> [About this exercise] Lines with "grey": copy each one from the listing below.

> [Stored data]

------------------------

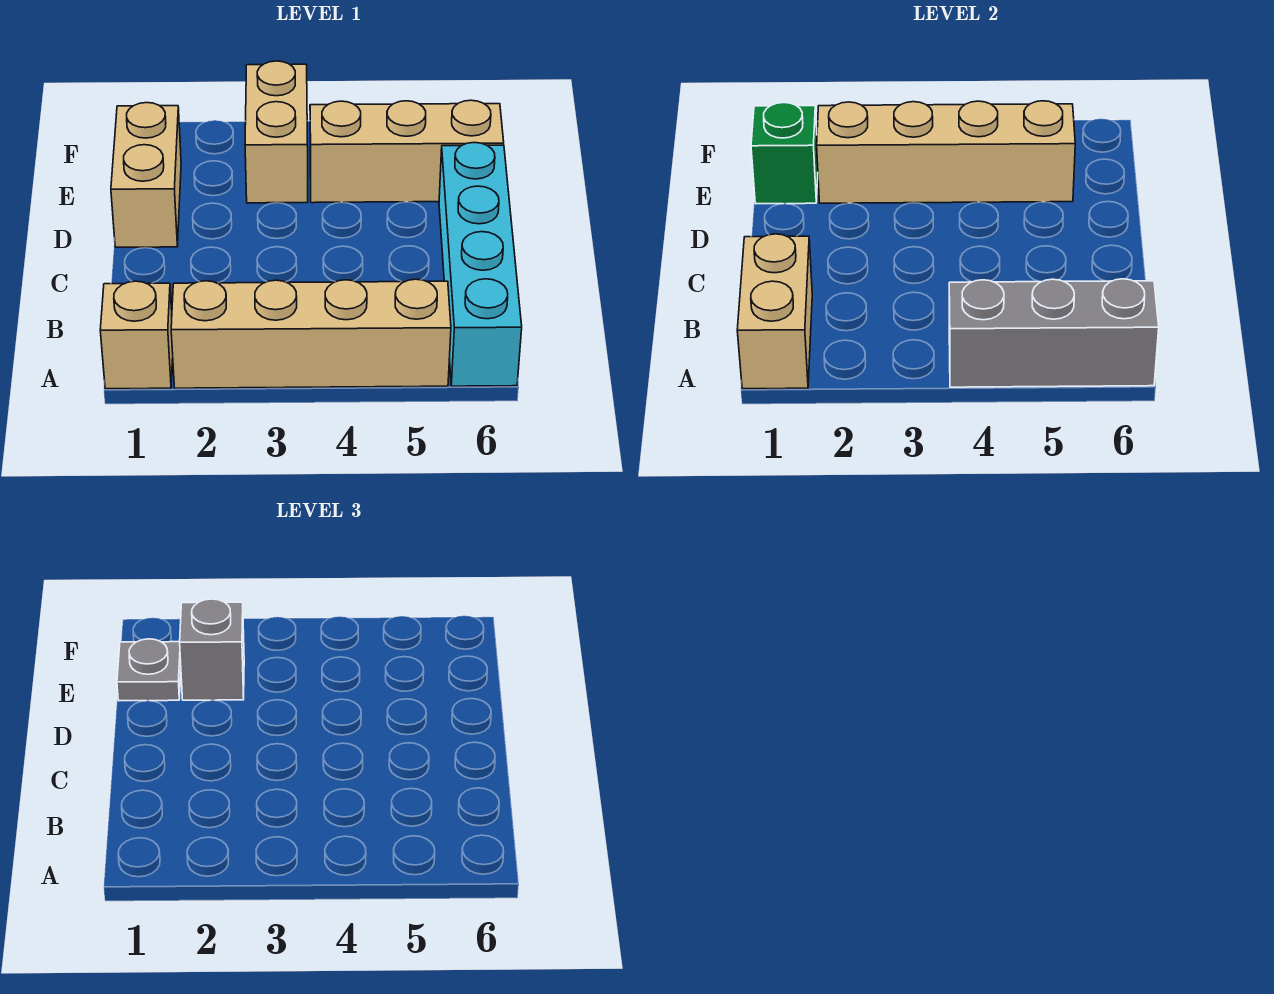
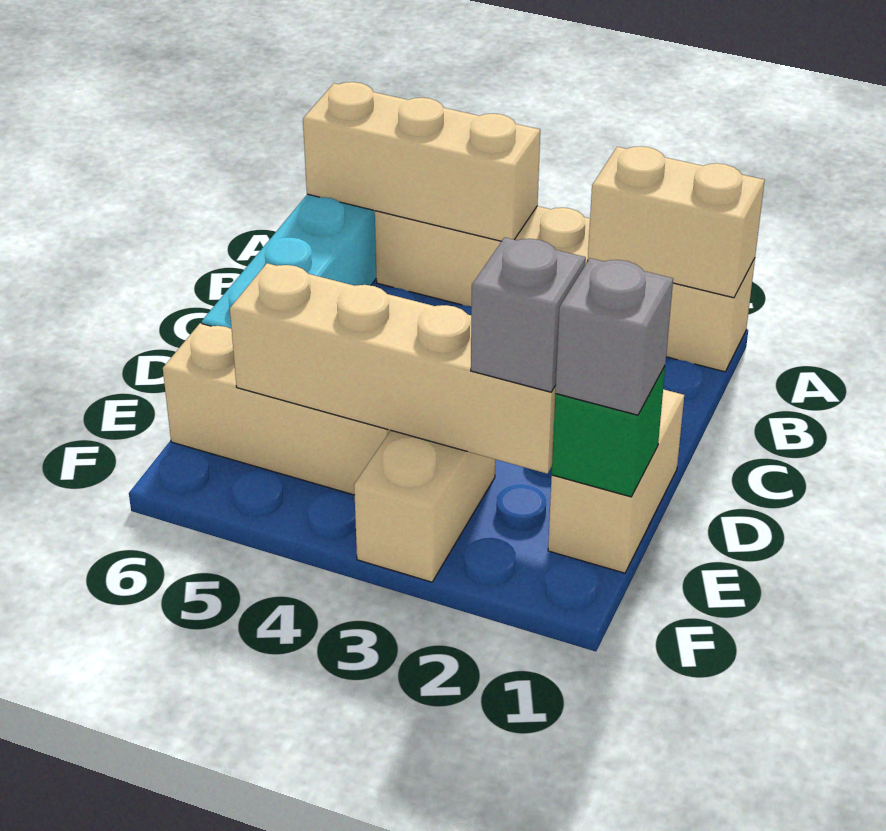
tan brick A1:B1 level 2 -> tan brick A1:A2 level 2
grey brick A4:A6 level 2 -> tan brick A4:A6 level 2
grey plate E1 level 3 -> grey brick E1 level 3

------------------------

> [Answer to this exercise]
grey brick A4:A6 level 2 -> tan brick A4:A6 level 2
grey plate E1 level 3 -> grey brick E1 level 3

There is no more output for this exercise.